[RECORDS TO PROCESS]:
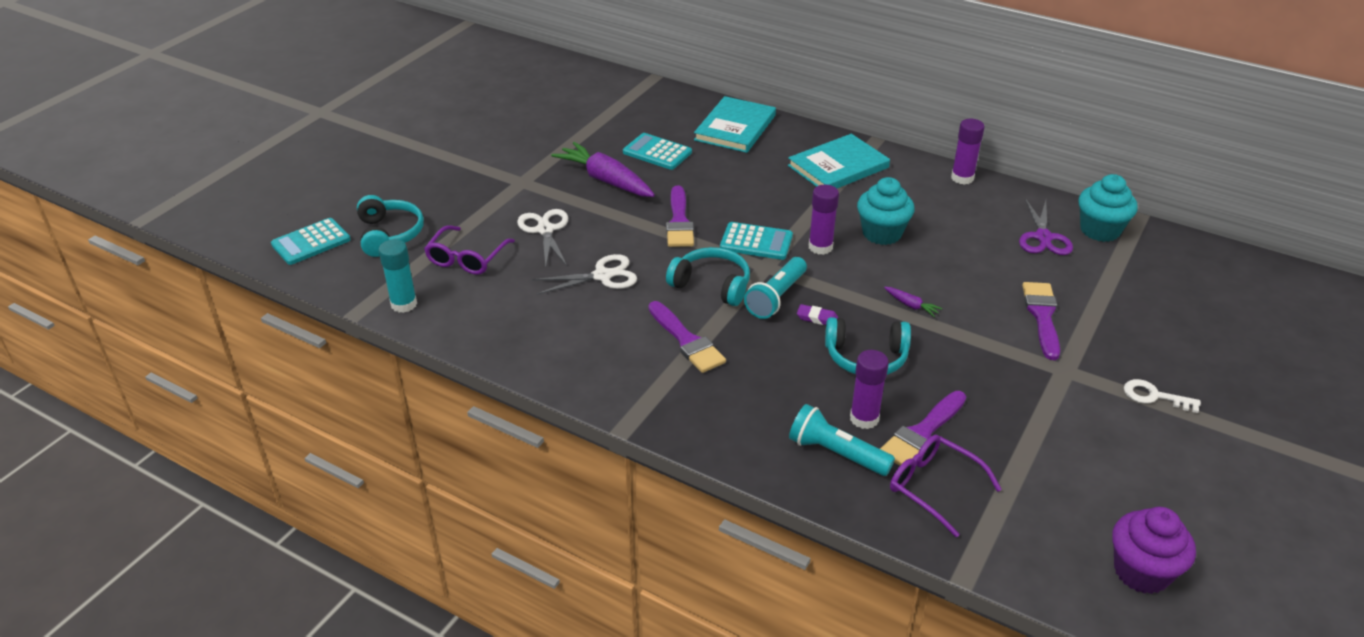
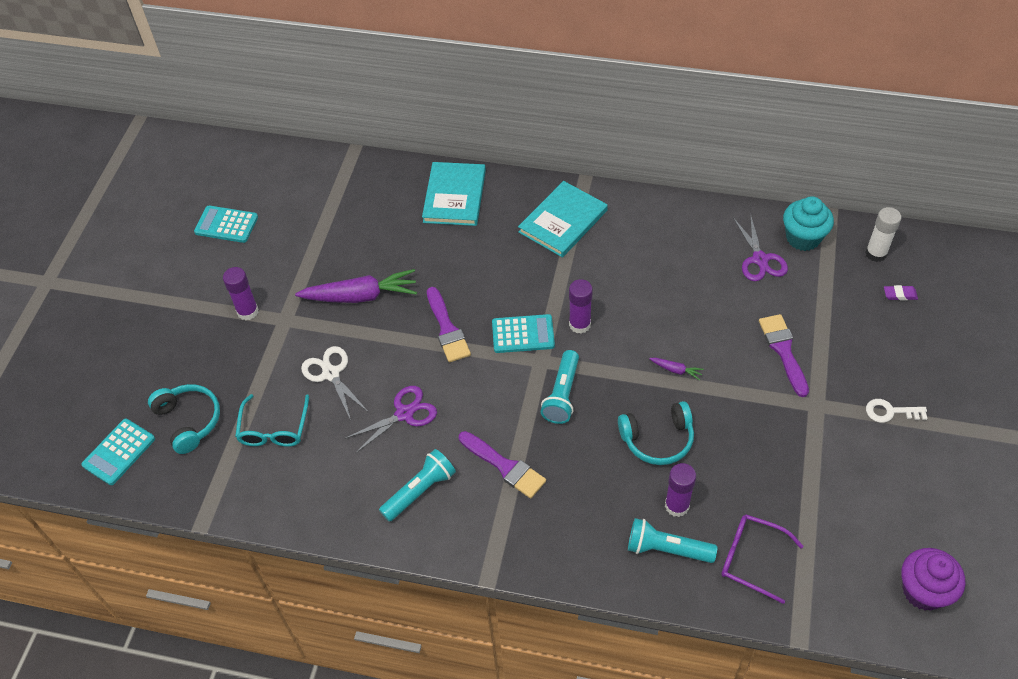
camera: 15 degrees left, 15 degrees up
(404, 304) = (240, 500): turquoise glue stick -> none
(467, 258) = (274, 428): purple glasses -> turquoise glasses
(587, 339) = (420, 491): none -> turquoise flashlight
(602, 276) = (404, 413): white scissors -> purple scissors
(605, 180) = (361, 296): purple carrot -> purple carrot turned 150 degrees clockwise
(657, 152) = (395, 247): turquoise calculator -> turquoise calculator (226, 225)
(712, 285) = (503, 396): turquoise headphones -> none
(817, 318) = (604, 408): purple eraser -> purple eraser (900, 294)
(882, 233) = (626, 293): turquoise cupcake -> none
(922, 432) = (726, 506): purple brush -> none
(962, 178) = (673, 206): purple glue stick -> purple glue stick (248, 311)
(1182, 259) = (876, 253): none -> white glue stick

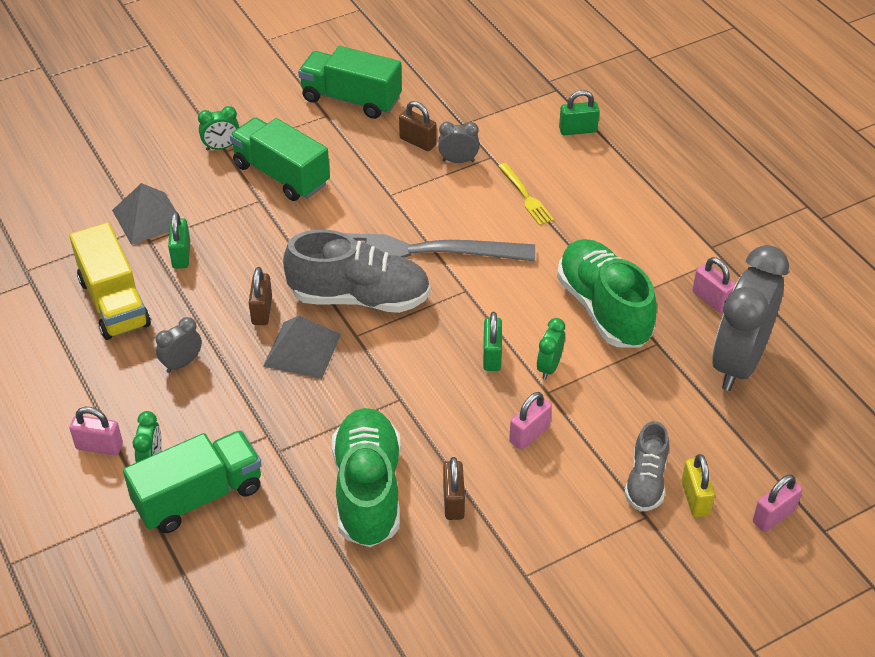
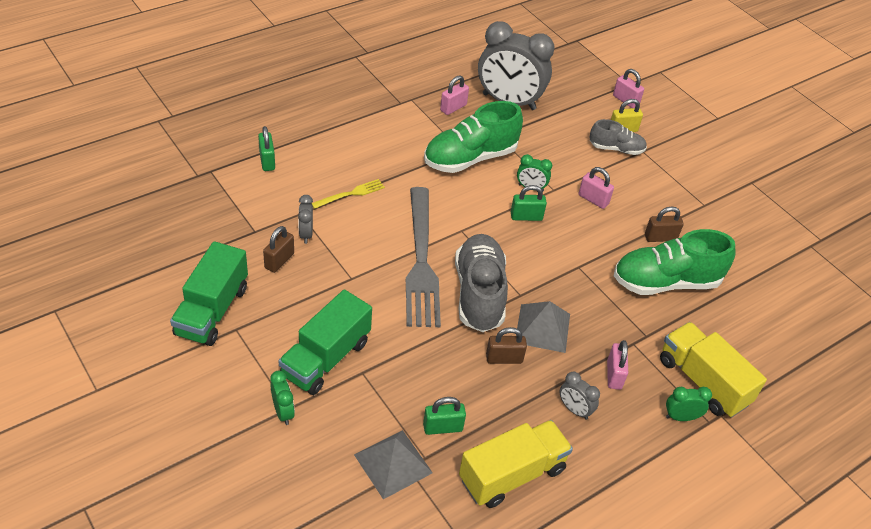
camera: 100 degrees left, 0 degrees up
(99, 446) = (676, 458): pink padlock -> pink padlock (614, 375)
(198, 496) = (703, 382): green truck -> yellow truck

[WORK INSTRUCTIONS]: Retype the whole of the data verbatim. Skip every picture.

[SOLUTION TO THE PROBLEM]:
camera: 15 degrees left, 15 degrees up
(404, 304) = (240, 500): turquoise glue stick -> none
(467, 258) = (274, 428): purple glasses -> turquoise glasses
(587, 339) = (420, 491): none -> turquoise flashlight
(602, 276) = (404, 413): white scissors -> purple scissors
(605, 180) = (361, 296): purple carrot -> purple carrot turned 150 degrees clockwise
(657, 152) = (395, 247): turquoise calculator -> turquoise calculator (226, 225)
(712, 285) = (503, 396): turquoise headphones -> none
(817, 318) = (604, 408): purple eraser -> purple eraser (900, 294)
(882, 233) = (626, 293): turquoise cupcake -> none
(922, 432) = (726, 506): purple brush -> none
(962, 178) = (673, 206): purple glue stick -> purple glue stick (248, 311)
(1182, 259) = (876, 253): none -> white glue stick

camera: 100 degrees left, 0 degrees up
(99, 446) = (676, 458): pink padlock -> pink padlock (614, 375)
(198, 496) = (703, 382): green truck -> yellow truck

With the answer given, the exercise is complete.